Given data
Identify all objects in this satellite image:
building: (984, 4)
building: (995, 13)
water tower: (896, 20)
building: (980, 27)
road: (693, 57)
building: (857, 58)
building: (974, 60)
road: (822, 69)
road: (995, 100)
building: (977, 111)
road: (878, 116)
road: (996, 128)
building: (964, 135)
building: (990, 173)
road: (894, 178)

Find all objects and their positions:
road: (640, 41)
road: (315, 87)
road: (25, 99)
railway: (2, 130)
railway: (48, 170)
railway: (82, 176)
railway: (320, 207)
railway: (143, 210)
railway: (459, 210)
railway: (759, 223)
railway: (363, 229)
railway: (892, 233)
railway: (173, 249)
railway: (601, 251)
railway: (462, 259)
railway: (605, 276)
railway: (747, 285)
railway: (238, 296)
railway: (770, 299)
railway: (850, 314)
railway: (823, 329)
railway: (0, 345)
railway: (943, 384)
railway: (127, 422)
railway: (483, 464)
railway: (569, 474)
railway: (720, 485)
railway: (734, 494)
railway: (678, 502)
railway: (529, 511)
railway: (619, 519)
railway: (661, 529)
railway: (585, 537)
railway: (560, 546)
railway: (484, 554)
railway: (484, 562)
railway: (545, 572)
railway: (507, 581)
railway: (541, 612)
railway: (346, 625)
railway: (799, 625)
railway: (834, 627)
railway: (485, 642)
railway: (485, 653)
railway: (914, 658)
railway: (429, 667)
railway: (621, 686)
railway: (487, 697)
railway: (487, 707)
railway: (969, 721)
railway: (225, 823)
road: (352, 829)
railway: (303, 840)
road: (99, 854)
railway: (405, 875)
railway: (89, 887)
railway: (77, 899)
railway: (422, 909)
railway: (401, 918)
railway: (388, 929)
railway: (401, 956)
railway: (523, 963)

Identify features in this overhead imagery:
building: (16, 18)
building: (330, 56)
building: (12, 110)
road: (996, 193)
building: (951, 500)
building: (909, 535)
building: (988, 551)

Problem statement
Please quote exactly the lines from the one containing "Identify features in" through the last line of the records above, both included, and nothing else.

Exercise output
Identify features in this overhead imagery:
building: (16, 18)
building: (330, 56)
building: (12, 110)
road: (996, 193)
building: (951, 500)
building: (909, 535)
building: (988, 551)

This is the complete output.